Your goal
Copy exactly. Begin at the line containing "P201 pin 2: GND -> VI" and stop at the last line of the entries, omitting any pictures.

Top of Task data

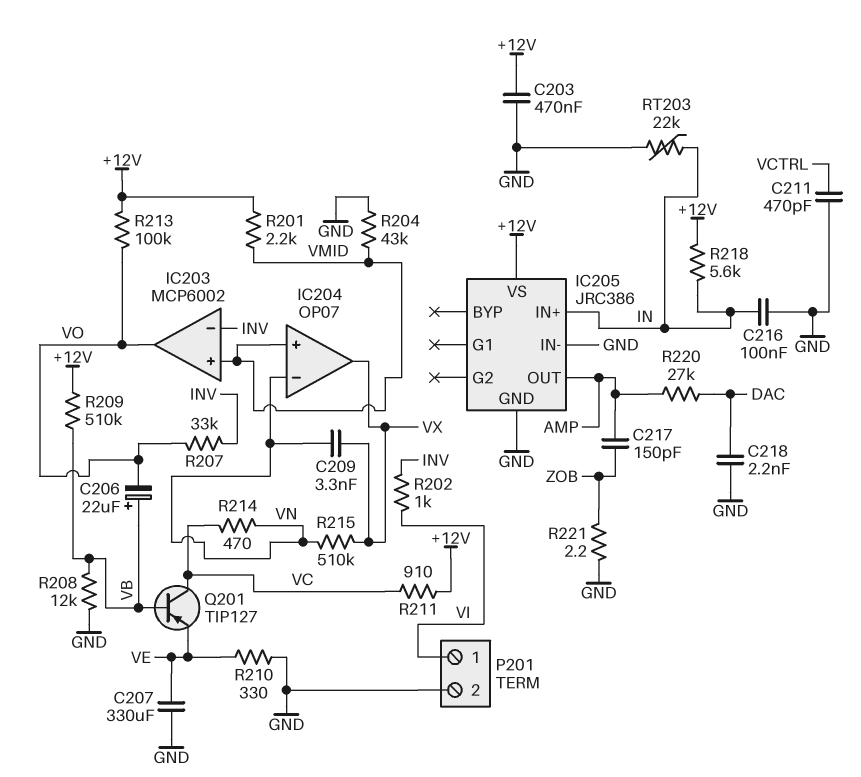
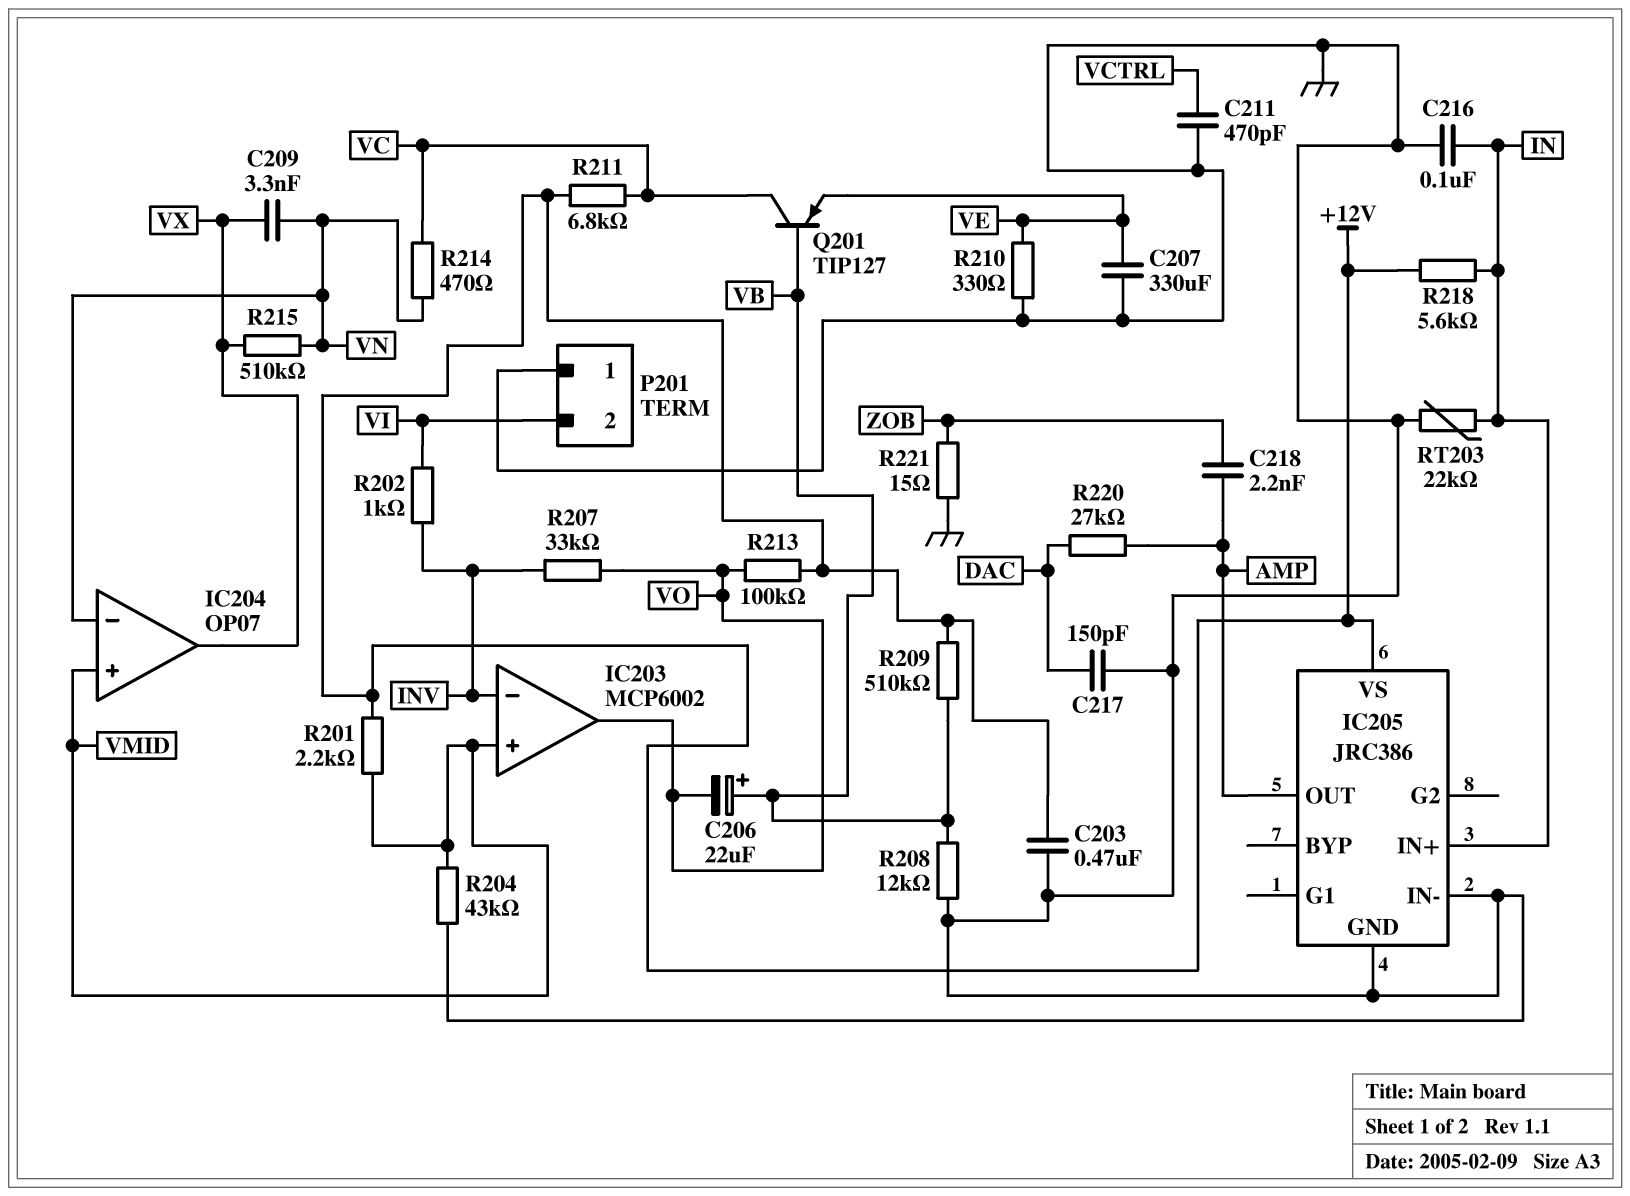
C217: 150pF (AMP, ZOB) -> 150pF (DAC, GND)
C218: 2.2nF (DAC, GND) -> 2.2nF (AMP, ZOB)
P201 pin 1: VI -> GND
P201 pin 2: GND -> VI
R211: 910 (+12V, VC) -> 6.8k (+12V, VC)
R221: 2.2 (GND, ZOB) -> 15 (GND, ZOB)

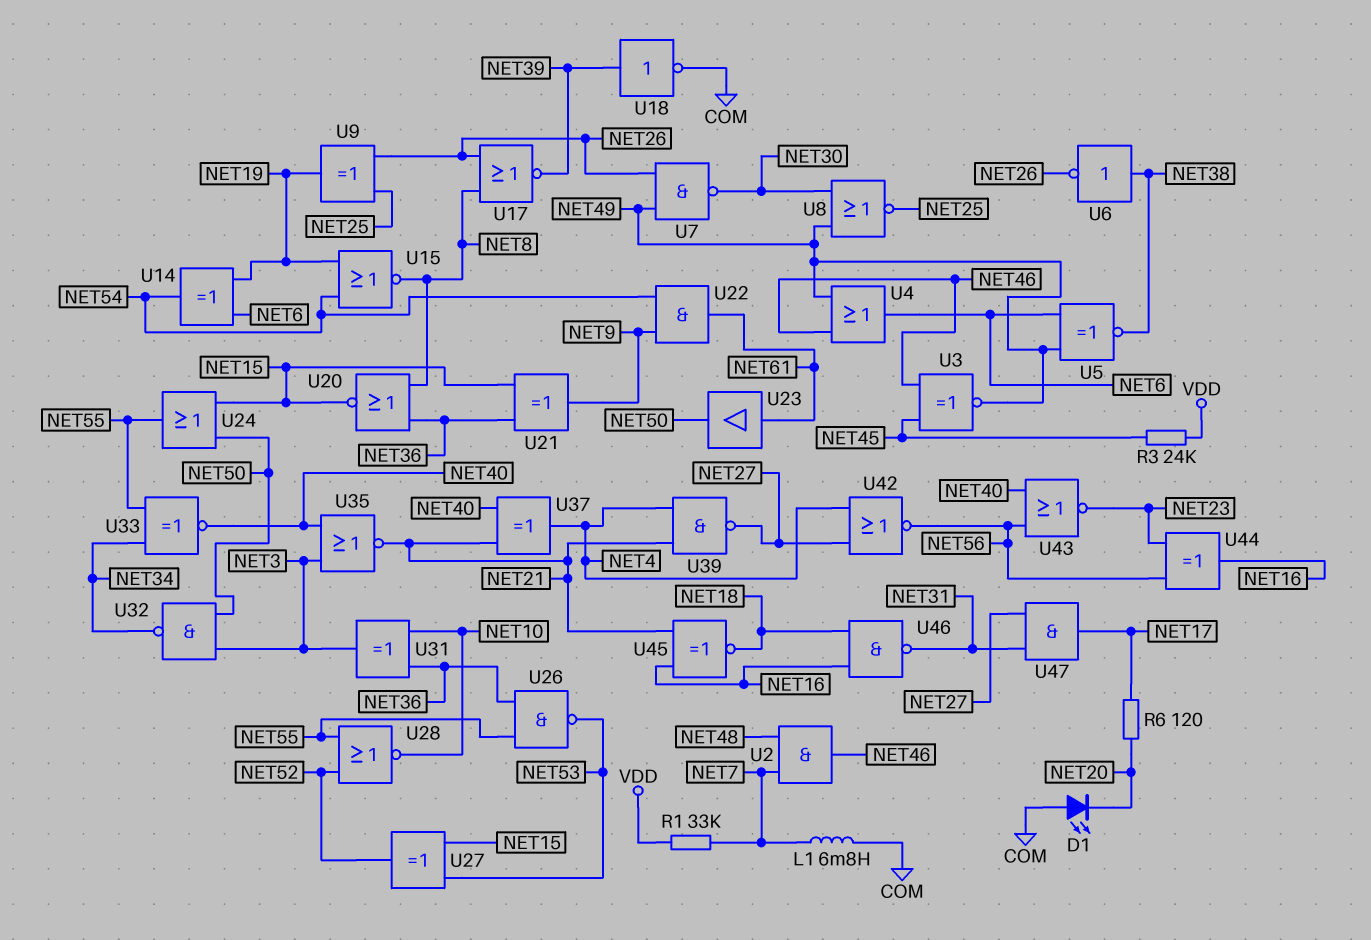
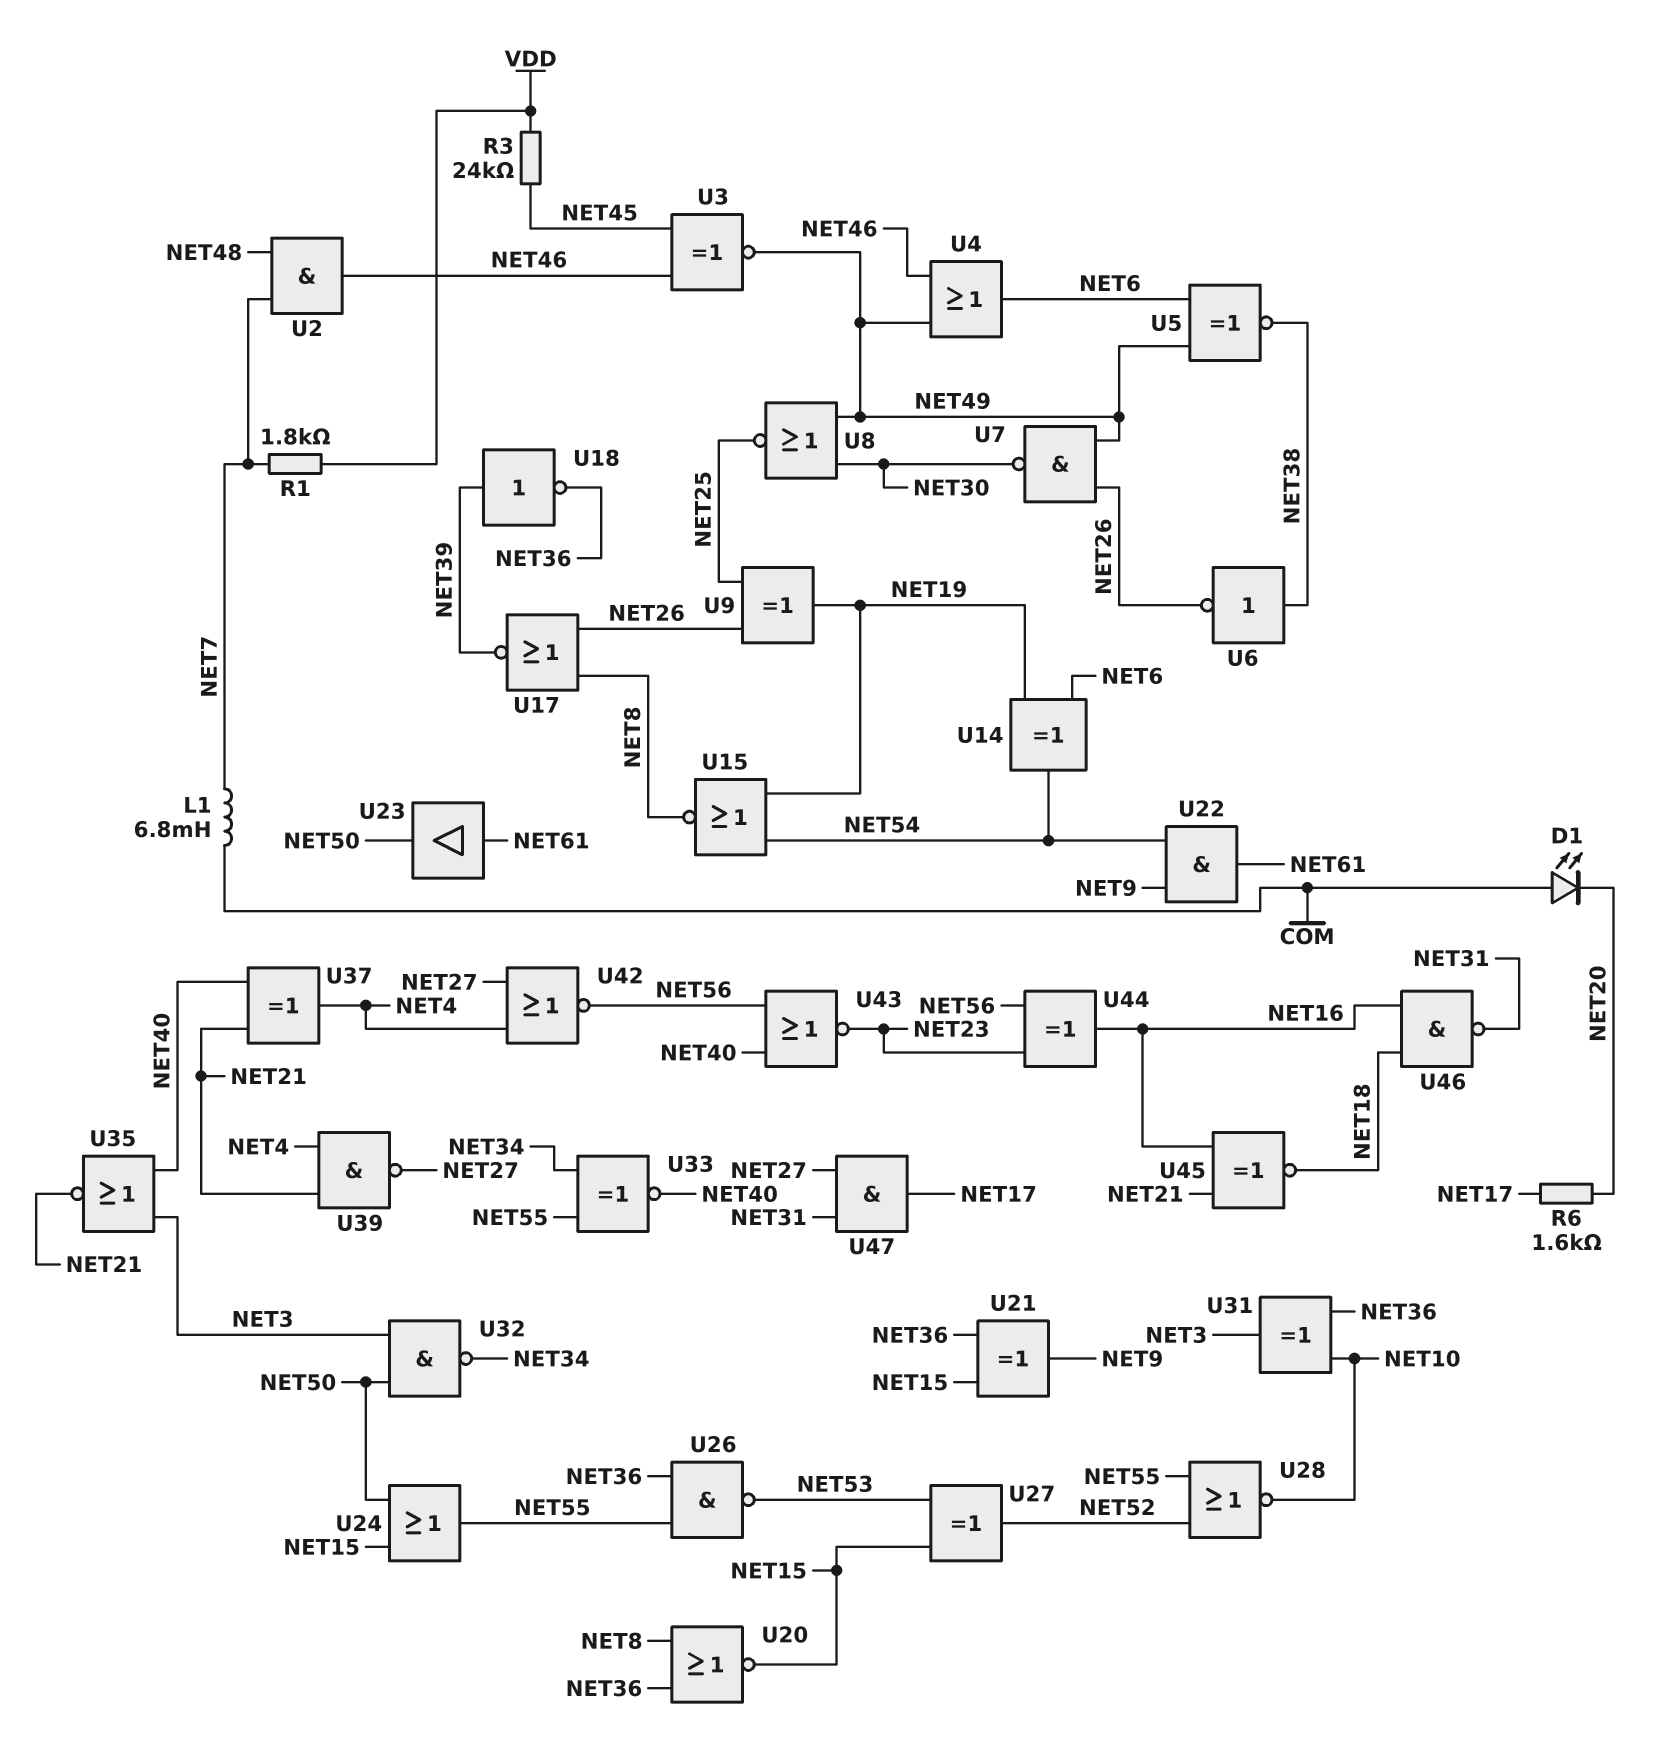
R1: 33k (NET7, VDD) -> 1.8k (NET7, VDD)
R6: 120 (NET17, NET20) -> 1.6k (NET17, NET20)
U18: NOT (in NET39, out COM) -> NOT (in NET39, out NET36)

Bottom of Task data

Task solution
P201 pin 2: GND -> VI
R211: 910 (+12V, VC) -> 6.8k (+12V, VC)
R221: 2.2 (GND, ZOB) -> 15 (GND, ZOB)

R1: 33k (NET7, VDD) -> 1.8k (NET7, VDD)
R6: 120 (NET17, NET20) -> 1.6k (NET17, NET20)
U18: NOT (in NET39, out COM) -> NOT (in NET39, out NET36)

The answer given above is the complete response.